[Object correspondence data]
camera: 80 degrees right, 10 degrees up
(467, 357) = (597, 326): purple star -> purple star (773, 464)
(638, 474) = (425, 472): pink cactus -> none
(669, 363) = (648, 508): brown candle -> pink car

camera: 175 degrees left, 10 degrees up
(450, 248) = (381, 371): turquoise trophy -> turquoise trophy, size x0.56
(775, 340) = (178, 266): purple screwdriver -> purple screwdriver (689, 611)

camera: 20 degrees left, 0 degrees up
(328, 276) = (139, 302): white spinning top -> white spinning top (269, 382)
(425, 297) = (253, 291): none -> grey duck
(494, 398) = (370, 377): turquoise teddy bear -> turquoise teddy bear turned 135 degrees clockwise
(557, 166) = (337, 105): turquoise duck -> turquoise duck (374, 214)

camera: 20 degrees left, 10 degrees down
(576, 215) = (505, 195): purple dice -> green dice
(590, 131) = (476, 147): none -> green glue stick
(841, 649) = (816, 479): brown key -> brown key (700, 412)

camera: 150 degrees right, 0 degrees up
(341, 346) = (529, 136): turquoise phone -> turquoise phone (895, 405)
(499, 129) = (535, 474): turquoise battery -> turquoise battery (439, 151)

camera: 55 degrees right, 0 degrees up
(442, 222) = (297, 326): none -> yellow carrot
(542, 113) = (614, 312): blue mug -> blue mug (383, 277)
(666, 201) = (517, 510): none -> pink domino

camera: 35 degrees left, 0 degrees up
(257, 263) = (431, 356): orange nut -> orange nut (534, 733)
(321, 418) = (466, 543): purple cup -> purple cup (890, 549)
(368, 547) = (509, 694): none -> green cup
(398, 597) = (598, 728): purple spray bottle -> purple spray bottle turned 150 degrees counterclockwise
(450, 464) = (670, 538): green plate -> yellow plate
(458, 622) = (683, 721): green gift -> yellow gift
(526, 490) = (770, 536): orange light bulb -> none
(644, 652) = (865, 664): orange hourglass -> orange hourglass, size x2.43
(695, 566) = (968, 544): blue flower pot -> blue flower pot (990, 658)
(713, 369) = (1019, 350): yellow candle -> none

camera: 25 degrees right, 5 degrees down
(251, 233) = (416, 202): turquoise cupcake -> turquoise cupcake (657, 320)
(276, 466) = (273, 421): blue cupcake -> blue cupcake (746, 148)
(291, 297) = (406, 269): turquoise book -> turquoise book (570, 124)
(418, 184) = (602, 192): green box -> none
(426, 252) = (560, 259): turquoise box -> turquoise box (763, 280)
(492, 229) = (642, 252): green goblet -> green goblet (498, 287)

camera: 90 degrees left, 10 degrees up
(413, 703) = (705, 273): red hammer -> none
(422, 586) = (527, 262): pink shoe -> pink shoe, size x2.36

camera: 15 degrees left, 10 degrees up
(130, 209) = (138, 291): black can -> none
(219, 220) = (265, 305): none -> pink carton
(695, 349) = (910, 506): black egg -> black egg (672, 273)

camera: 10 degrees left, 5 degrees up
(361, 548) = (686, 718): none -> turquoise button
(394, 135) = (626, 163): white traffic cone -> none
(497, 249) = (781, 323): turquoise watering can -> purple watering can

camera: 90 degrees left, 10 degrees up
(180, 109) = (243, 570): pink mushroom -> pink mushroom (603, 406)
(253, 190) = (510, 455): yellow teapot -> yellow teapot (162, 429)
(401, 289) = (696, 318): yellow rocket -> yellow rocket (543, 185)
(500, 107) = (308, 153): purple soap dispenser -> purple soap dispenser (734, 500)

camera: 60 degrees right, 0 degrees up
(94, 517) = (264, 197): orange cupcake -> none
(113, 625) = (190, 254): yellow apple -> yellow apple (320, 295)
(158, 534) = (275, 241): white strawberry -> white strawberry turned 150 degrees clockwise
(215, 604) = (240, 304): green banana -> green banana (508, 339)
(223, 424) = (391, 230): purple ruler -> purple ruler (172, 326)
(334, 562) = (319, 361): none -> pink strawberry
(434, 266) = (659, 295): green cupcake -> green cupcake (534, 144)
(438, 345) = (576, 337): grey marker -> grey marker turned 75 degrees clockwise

What the exercise asks:
The lines you need are those with the word "candle"; list them from the entries.

Answer to this task:
(669, 363) = (648, 508): brown candle -> pink car
(713, 369) = (1019, 350): yellow candle -> none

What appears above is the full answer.